Exercise prompt — When you reach the line containing "Q8: NPN BC337" in the entries below, repeat it and each line after it exactly until the entries end.

Before-and-after change data:
========================================================================

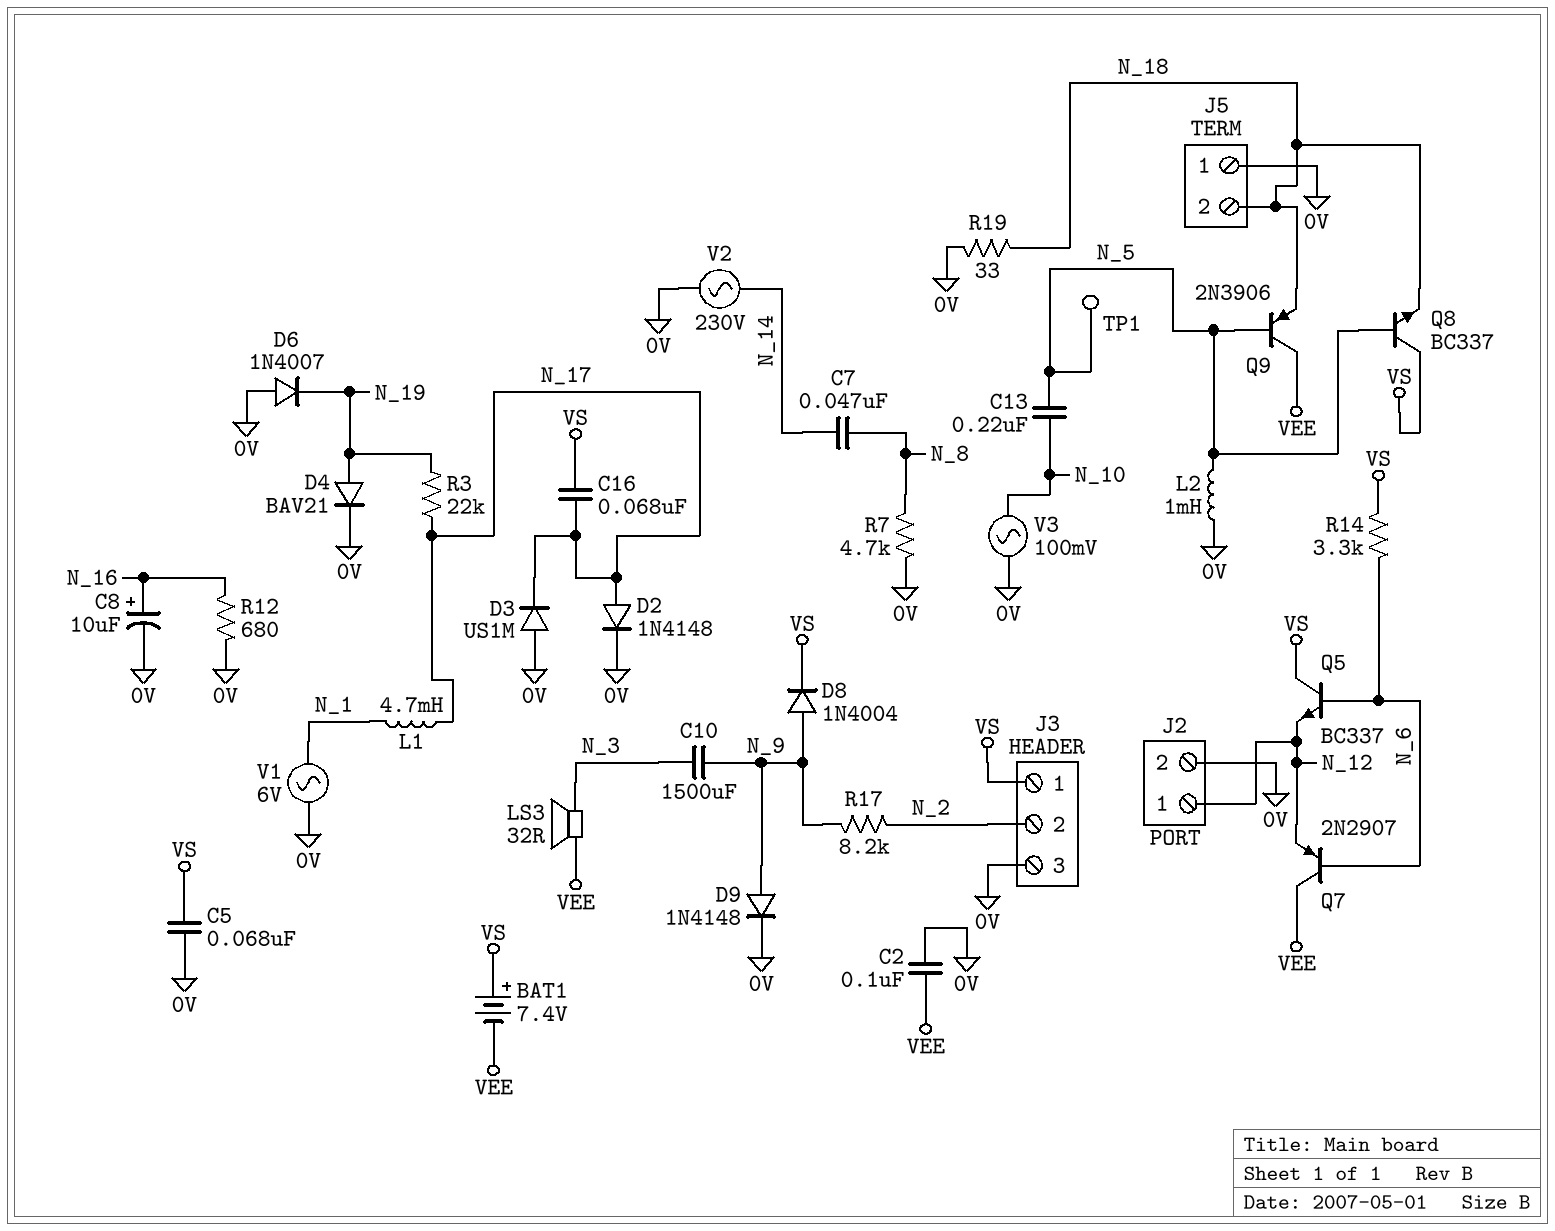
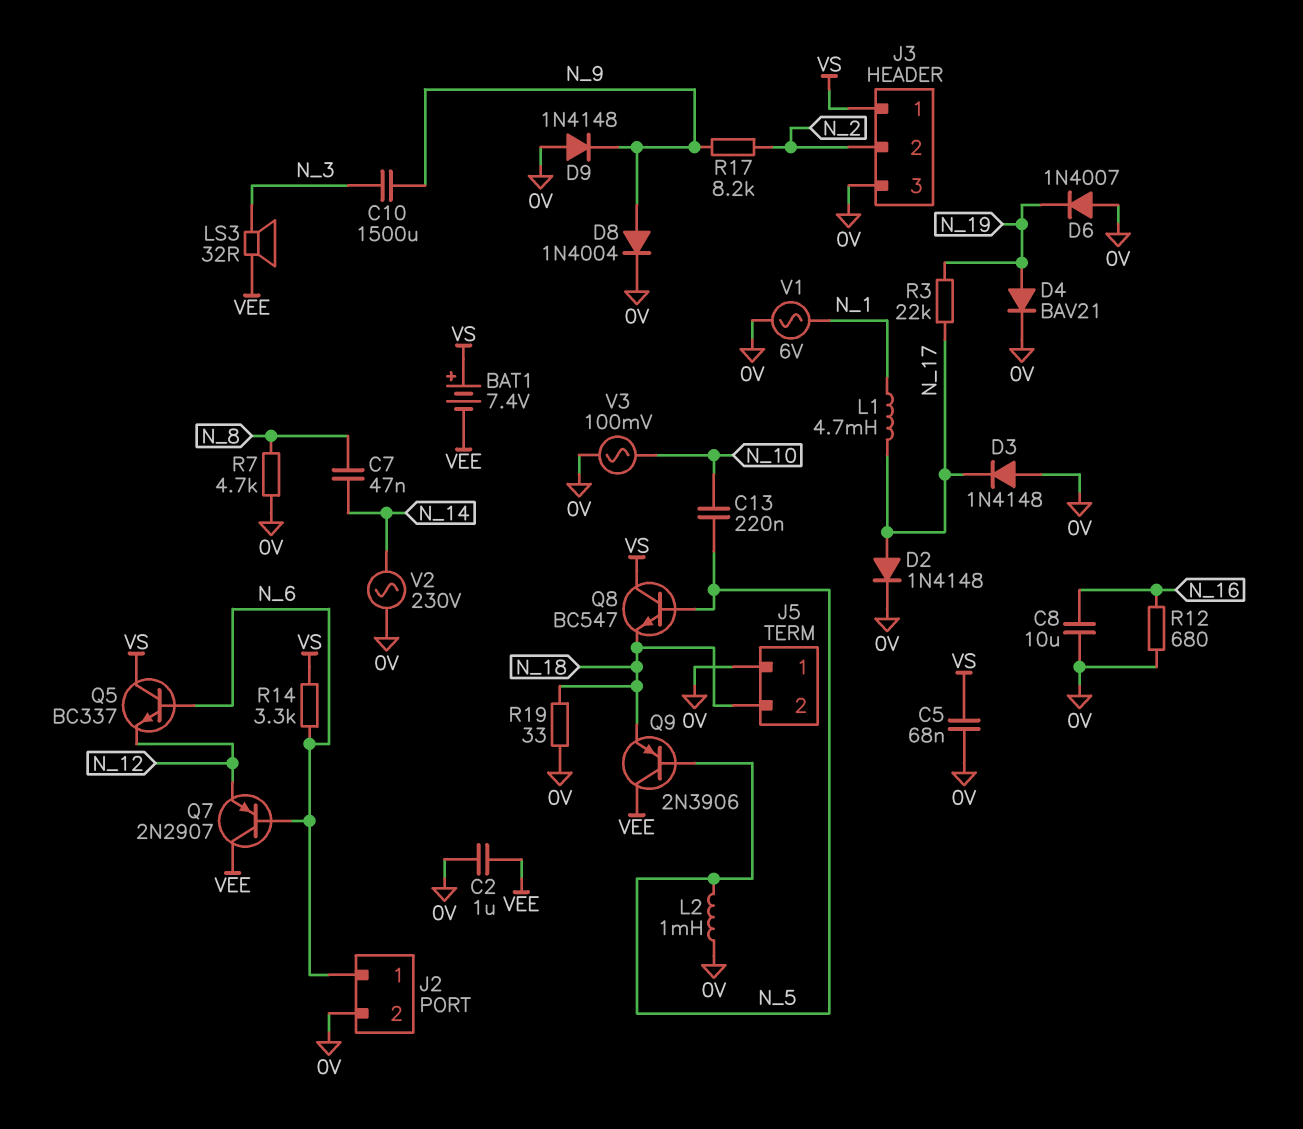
C2: 100nF (0V, VEE) -> 1uF (0V, VEE)
C8: 10uF (plus N_16, minus 0V) -> 10uF (0V, N_16)
C16: 68nF (N_17, VS) -> none
D3: diode US1M (A 0V, K N_17) -> diode 1N4148 (A 0V, K N_17)
D8: diode 1N4004 (A N_9, K VS) -> diode 1N4004 (A N_9, K 0V)
D9: diode 1N4148 (A N_9, K 0V) -> diode 1N4148 (A 0V, K N_9)
J2 pin 1: N_12 -> N_6
Q8: NPN BC337 (B N_5, C VS, E N_18) -> NPN BC547 (B N_5, C VS, E N_18)
TP1: test point (N_5) -> none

========================================================================

Your solution —
Q8: NPN BC337 (B N_5, C VS, E N_18) -> NPN BC547 (B N_5, C VS, E N_18)
TP1: test point (N_5) -> none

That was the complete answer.